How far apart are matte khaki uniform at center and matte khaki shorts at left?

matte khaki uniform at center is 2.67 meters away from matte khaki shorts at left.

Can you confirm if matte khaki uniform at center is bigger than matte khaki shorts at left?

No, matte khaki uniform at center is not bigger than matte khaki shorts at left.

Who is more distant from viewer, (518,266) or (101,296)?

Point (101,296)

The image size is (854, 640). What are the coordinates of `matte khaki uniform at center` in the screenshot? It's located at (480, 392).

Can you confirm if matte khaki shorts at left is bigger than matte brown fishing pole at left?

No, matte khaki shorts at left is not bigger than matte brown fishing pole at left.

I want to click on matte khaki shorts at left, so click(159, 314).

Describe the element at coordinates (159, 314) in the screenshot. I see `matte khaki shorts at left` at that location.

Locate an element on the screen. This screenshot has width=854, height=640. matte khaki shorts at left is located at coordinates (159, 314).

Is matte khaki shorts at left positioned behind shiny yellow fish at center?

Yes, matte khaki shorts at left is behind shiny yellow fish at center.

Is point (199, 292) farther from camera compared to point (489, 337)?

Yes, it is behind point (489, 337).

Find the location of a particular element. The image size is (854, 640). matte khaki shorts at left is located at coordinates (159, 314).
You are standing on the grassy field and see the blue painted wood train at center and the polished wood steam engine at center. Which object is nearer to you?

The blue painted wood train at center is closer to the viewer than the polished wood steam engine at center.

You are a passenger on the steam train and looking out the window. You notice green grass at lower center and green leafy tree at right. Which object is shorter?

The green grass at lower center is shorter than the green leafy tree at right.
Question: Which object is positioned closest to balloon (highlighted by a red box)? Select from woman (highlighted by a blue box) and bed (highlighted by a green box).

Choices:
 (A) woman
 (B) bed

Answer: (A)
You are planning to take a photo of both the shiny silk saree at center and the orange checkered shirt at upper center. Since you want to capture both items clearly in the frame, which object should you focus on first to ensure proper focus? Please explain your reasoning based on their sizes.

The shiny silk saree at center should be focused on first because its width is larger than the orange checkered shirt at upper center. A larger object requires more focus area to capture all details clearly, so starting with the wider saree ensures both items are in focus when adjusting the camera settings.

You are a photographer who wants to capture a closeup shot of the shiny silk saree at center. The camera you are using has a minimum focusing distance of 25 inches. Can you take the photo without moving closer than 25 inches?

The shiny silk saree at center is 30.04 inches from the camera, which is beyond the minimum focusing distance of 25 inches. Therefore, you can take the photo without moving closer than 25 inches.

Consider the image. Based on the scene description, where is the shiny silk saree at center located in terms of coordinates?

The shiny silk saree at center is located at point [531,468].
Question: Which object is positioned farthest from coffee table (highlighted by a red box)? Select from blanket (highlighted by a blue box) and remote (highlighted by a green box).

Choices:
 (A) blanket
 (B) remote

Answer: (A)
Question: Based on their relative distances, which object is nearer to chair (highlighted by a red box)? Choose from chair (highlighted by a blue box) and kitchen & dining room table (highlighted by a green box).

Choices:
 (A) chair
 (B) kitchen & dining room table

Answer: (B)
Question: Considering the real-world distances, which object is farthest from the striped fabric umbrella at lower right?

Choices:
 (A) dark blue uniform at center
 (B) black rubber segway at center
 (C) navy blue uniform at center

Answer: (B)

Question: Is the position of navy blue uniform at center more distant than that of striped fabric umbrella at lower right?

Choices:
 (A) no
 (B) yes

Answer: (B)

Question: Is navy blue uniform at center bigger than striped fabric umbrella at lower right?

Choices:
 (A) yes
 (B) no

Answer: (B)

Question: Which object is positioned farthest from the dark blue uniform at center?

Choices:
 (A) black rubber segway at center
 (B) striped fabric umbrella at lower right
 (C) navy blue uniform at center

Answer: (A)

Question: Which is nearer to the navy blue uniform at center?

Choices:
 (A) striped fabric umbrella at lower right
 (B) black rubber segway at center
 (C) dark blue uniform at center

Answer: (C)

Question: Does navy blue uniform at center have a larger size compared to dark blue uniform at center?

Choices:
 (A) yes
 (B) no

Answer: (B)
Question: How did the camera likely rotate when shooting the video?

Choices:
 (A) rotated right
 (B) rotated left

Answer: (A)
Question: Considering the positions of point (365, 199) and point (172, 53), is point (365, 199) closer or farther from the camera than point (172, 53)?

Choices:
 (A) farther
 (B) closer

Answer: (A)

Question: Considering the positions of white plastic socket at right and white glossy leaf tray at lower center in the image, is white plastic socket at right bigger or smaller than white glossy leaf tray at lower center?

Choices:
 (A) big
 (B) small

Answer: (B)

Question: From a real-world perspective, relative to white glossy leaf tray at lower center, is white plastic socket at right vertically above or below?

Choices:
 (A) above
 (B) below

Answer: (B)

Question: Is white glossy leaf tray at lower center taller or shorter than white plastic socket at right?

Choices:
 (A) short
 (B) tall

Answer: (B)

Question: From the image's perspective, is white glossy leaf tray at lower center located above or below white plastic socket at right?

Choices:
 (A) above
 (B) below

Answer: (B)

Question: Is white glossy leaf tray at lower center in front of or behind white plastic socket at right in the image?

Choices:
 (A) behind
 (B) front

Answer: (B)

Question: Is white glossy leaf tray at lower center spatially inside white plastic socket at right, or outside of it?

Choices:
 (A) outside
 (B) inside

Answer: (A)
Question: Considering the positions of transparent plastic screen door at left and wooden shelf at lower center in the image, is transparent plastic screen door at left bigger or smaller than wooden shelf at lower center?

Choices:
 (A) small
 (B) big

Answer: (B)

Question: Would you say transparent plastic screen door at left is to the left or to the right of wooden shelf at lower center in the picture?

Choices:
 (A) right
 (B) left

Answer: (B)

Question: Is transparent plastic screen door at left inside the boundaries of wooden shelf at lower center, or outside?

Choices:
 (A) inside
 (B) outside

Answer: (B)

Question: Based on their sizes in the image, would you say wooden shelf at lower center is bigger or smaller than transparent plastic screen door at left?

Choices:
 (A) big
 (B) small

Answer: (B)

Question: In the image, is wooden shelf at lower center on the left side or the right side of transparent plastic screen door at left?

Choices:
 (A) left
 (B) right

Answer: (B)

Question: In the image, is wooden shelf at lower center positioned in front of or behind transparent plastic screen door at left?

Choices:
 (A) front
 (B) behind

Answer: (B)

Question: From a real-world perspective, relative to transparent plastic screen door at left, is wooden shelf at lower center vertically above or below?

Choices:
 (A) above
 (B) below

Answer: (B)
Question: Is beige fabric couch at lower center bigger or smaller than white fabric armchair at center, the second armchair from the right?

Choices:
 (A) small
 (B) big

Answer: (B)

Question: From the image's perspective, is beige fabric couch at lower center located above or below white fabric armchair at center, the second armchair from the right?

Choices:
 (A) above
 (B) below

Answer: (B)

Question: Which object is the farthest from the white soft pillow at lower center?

● 任务说明:
请重写以上全部条目，把其中的“fishing pole”换成“fishing rod”，其余内容一律不变。

● 完整解答:
How far apart are matte khaki uniform at center and matte khaki shorts at left?

matte khaki uniform at center is 2.67 meters away from matte khaki shorts at left.

Can you confirm if matte khaki uniform at center is bigger than matte khaki shorts at left?

No, matte khaki uniform at center is not bigger than matte khaki shorts at left.

Who is more distant from viewer, (518,266) or (101,296)?

Point (101,296)

The image size is (854, 640). What are the coordinates of `matte khaki uniform at center` in the screenshot? It's located at (480, 392).

Can you confirm if matte khaki shorts at left is bigger than matte brown fishing rod at left?

No, matte khaki shorts at left is not bigger than matte brown fishing rod at left.

I want to click on matte khaki shorts at left, so click(159, 314).

Describe the element at coordinates (159, 314) in the screenshot. I see `matte khaki shorts at left` at that location.

Locate an element on the screen. This screenshot has width=854, height=640. matte khaki shorts at left is located at coordinates (159, 314).

Is matte khaki shorts at left positioned behind shiny yellow fish at center?

Yes, matte khaki shorts at left is behind shiny yellow fish at center.

Is point (199, 292) farther from camera compared to point (489, 337)?

Yes, it is behind point (489, 337).

Find the location of a particular element. The image size is (854, 640). matte khaki shorts at left is located at coordinates (159, 314).
You are standing on the grassy field and see the blue painted wood train at center and the polished wood steam engine at center. Which object is nearer to you?

The blue painted wood train at center is closer to the viewer than the polished wood steam engine at center.

You are a passenger on the steam train and looking out the window. You notice green grass at lower center and green leafy tree at right. Which object is shorter?

The green grass at lower center is shorter than the green leafy tree at right.
Question: Which object is positioned closest to balloon (highlighted by a red box)? Select from woman (highlighted by a blue box) and bed (highlighted by a green box).

Choices:
 (A) woman
 (B) bed

Answer: (A)
You are planning to take a photo of both the shiny silk saree at center and the orange checkered shirt at upper center. Since you want to capture both items clearly in the frame, which object should you focus on first to ensure proper focus? Please explain your reasoning based on their sizes.

The shiny silk saree at center should be focused on first because its width is larger than the orange checkered shirt at upper center. A larger object requires more focus area to capture all details clearly, so starting with the wider saree ensures both items are in focus when adjusting the camera settings.

You are a photographer who wants to capture a closeup shot of the shiny silk saree at center. The camera you are using has a minimum focusing distance of 25 inches. Can you take the photo without moving closer than 25 inches?

The shiny silk saree at center is 30.04 inches from the camera, which is beyond the minimum focusing distance of 25 inches. Therefore, you can take the photo without moving closer than 25 inches.

Consider the image. Based on the scene description, where is the shiny silk saree at center located in terms of coordinates?

The shiny silk saree at center is located at point [531,468].
Question: Which object is positioned farthest from coffee table (highlighted by a red box)? Select from blanket (highlighted by a blue box) and remote (highlighted by a green box).

Choices:
 (A) blanket
 (B) remote

Answer: (A)
Question: Based on their relative distances, which object is nearer to chair (highlighted by a red box)? Choose from chair (highlighted by a blue box) and kitchen & dining room table (highlighted by a green box).

Choices:
 (A) chair
 (B) kitchen & dining room table

Answer: (B)
Question: Considering the real-world distances, which object is farthest from the striped fabric umbrella at lower right?

Choices:
 (A) dark blue uniform at center
 (B) black rubber segway at center
 (C) navy blue uniform at center

Answer: (B)

Question: Is the position of navy blue uniform at center more distant than that of striped fabric umbrella at lower right?

Choices:
 (A) no
 (B) yes

Answer: (B)

Question: Is navy blue uniform at center bigger than striped fabric umbrella at lower right?

Choices:
 (A) yes
 (B) no

Answer: (B)

Question: Which object is positioned farthest from the dark blue uniform at center?

Choices:
 (A) black rubber segway at center
 (B) striped fabric umbrella at lower right
 (C) navy blue uniform at center

Answer: (A)

Question: Which is nearer to the navy blue uniform at center?

Choices:
 (A) striped fabric umbrella at lower right
 (B) black rubber segway at center
 (C) dark blue uniform at center

Answer: (C)

Question: Does navy blue uniform at center have a larger size compared to dark blue uniform at center?

Choices:
 (A) yes
 (B) no

Answer: (B)
Question: How did the camera likely rotate when shooting the video?

Choices:
 (A) rotated right
 (B) rotated left

Answer: (A)
Question: Considering the positions of point (365, 199) and point (172, 53), is point (365, 199) closer or farther from the camera than point (172, 53)?

Choices:
 (A) farther
 (B) closer

Answer: (A)

Question: Considering the positions of white plastic socket at right and white glossy leaf tray at lower center in the image, is white plastic socket at right bigger or smaller than white glossy leaf tray at lower center?

Choices:
 (A) big
 (B) small

Answer: (B)

Question: From a real-world perspective, relative to white glossy leaf tray at lower center, is white plastic socket at right vertically above or below?

Choices:
 (A) above
 (B) below

Answer: (B)

Question: Is white glossy leaf tray at lower center taller or shorter than white plastic socket at right?

Choices:
 (A) short
 (B) tall

Answer: (B)

Question: From the image's perspective, is white glossy leaf tray at lower center located above or below white plastic socket at right?

Choices:
 (A) above
 (B) below

Answer: (B)

Question: Is white glossy leaf tray at lower center in front of or behind white plastic socket at right in the image?

Choices:
 (A) behind
 (B) front

Answer: (B)

Question: Is white glossy leaf tray at lower center spatially inside white plastic socket at right, or outside of it?

Choices:
 (A) outside
 (B) inside

Answer: (A)
Question: Considering the positions of transparent plastic screen door at left and wooden shelf at lower center in the image, is transparent plastic screen door at left bigger or smaller than wooden shelf at lower center?

Choices:
 (A) small
 (B) big

Answer: (B)

Question: Would you say transparent plastic screen door at left is to the left or to the right of wooden shelf at lower center in the picture?

Choices:
 (A) right
 (B) left

Answer: (B)

Question: Is transparent plastic screen door at left inside the boundaries of wooden shelf at lower center, or outside?

Choices:
 (A) inside
 (B) outside

Answer: (B)

Question: Based on their sizes in the image, would you say wooden shelf at lower center is bigger or smaller than transparent plastic screen door at left?

Choices:
 (A) big
 (B) small

Answer: (B)

Question: In the image, is wooden shelf at lower center on the left side or the right side of transparent plastic screen door at left?

Choices:
 (A) left
 (B) right

Answer: (B)

Question: In the image, is wooden shelf at lower center positioned in front of or behind transparent plastic screen door at left?

Choices:
 (A) front
 (B) behind

Answer: (B)

Question: From a real-world perspective, relative to transparent plastic screen door at left, is wooden shelf at lower center vertically above or below?

Choices:
 (A) above
 (B) below

Answer: (B)
Question: Is beige fabric couch at lower center bigger or smaller than white fabric armchair at center, the second armchair from the right?

Choices:
 (A) small
 (B) big

Answer: (B)

Question: From the image's perspective, is beige fabric couch at lower center located above or below white fabric armchair at center, the second armchair from the right?

Choices:
 (A) above
 (B) below

Answer: (B)

Question: Which object is the farthest from the white soft pillow at lower center?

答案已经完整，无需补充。